• **Exercise instructions**
Your result will be the set of lines with "yellow", copied from the material below.

• **Records for processing**

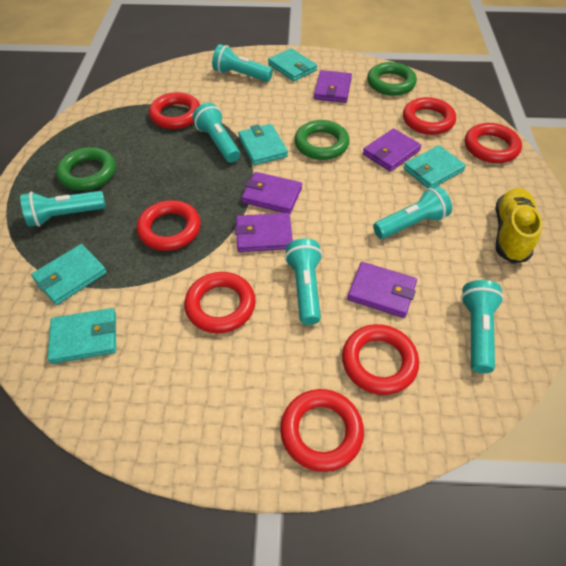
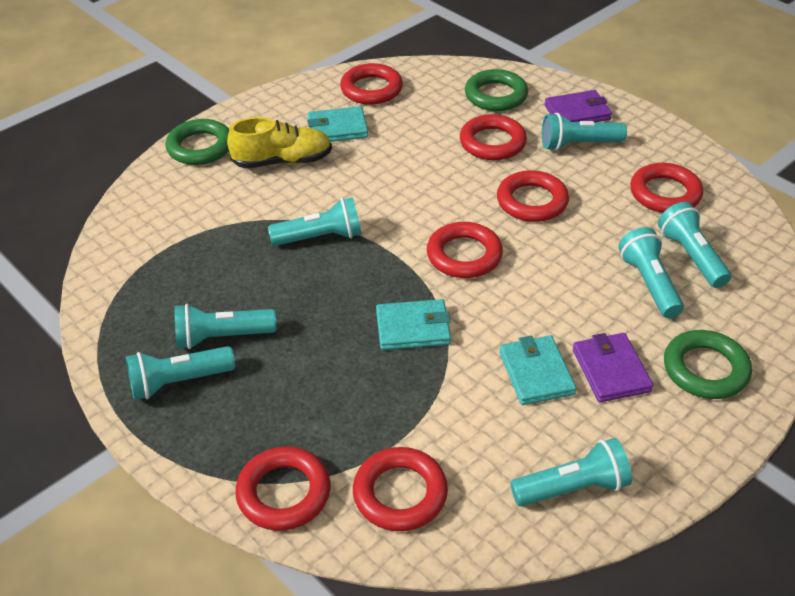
purple wallet: 5 -> 2
turquoise flashlight: 6 -> 7
turquoise wallet: 5 -> 3

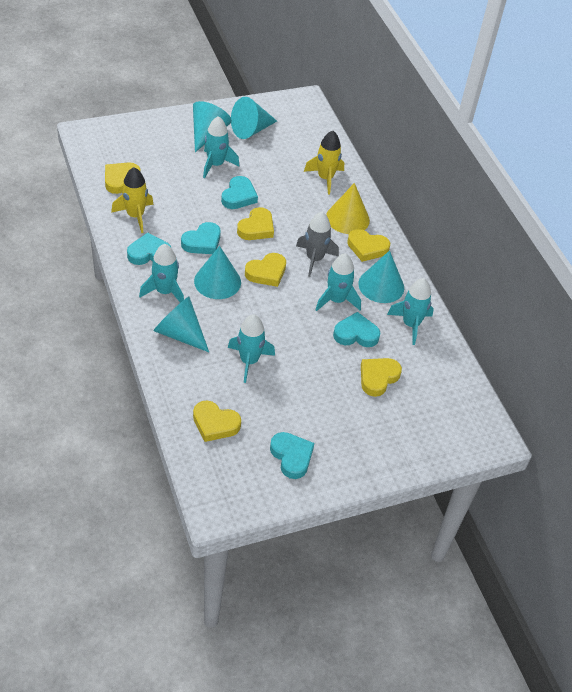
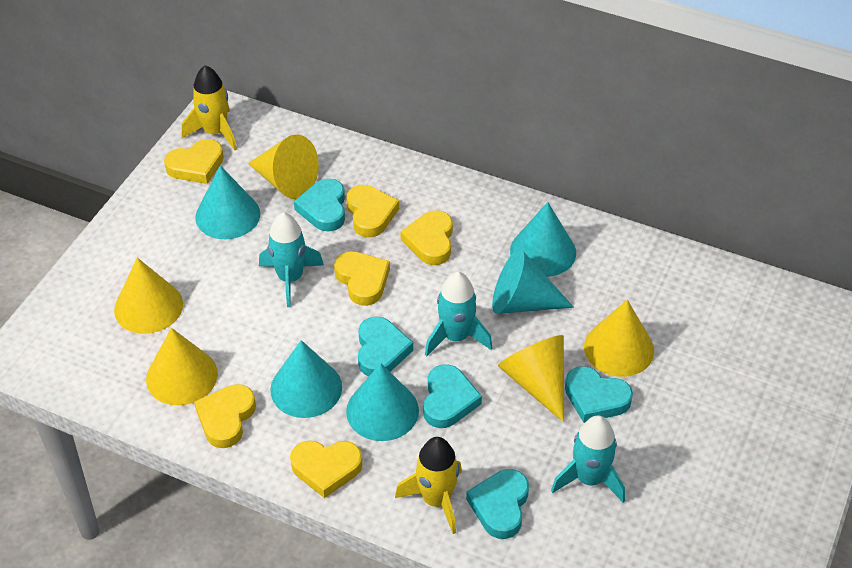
grey rocket: 1 -> 0
turquoise rocket: 5 -> 3
yellow cone: 1 -> 5

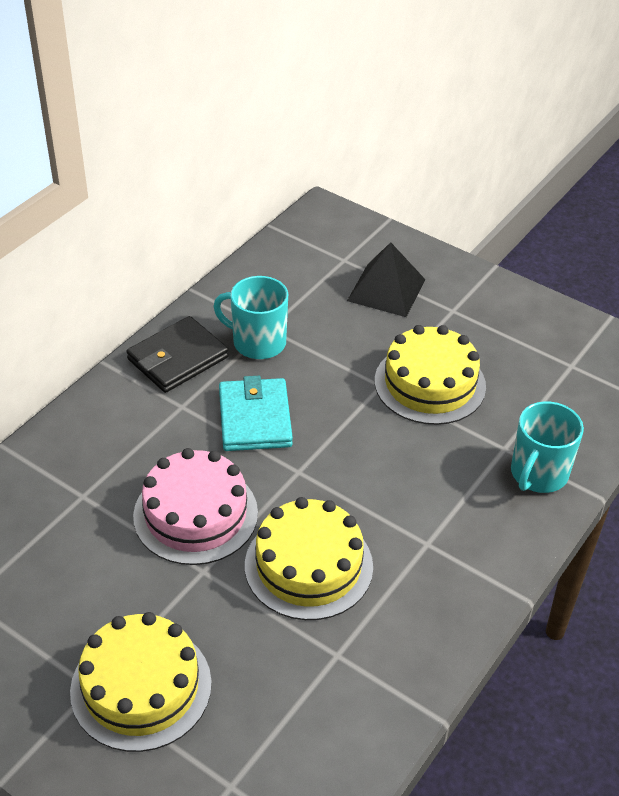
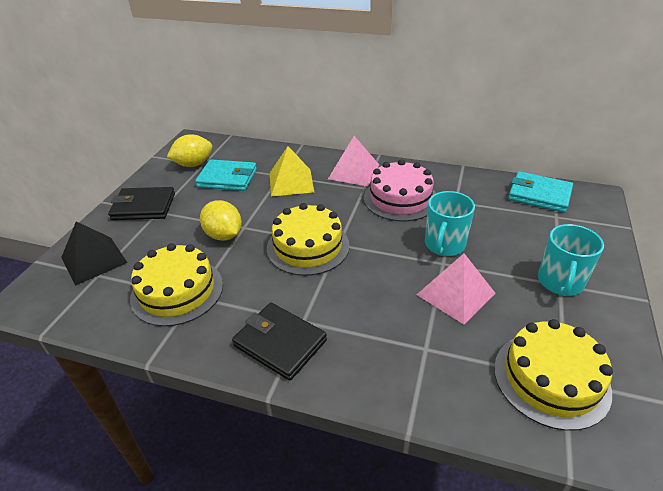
black wallet: 1 -> 2
pink pyramid: 0 -> 2
turquoise wallet: 1 -> 2
yellow lemon: 0 -> 2
yellow pyramid: 0 -> 1

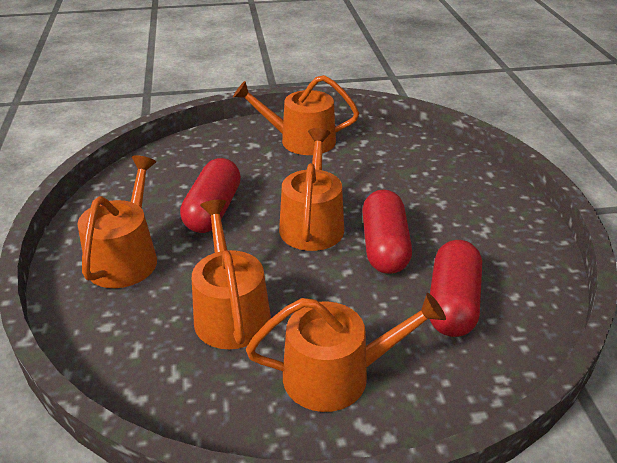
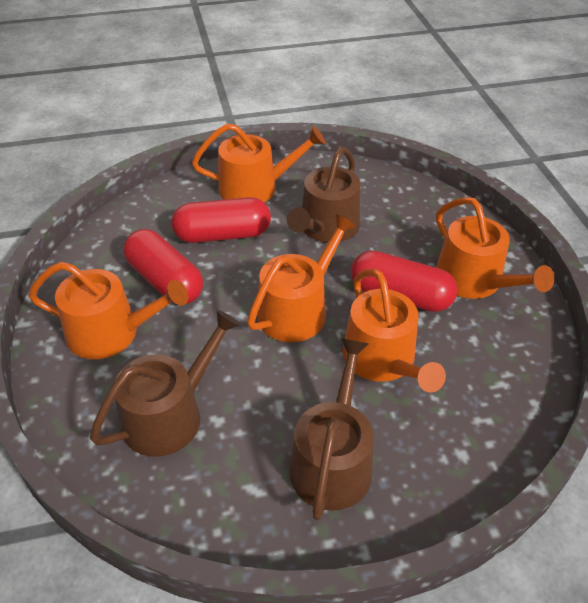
brown watering can: 0 -> 3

• **Response**
yellow cone: 1 -> 5
yellow lemon: 0 -> 2
yellow pyramid: 0 -> 1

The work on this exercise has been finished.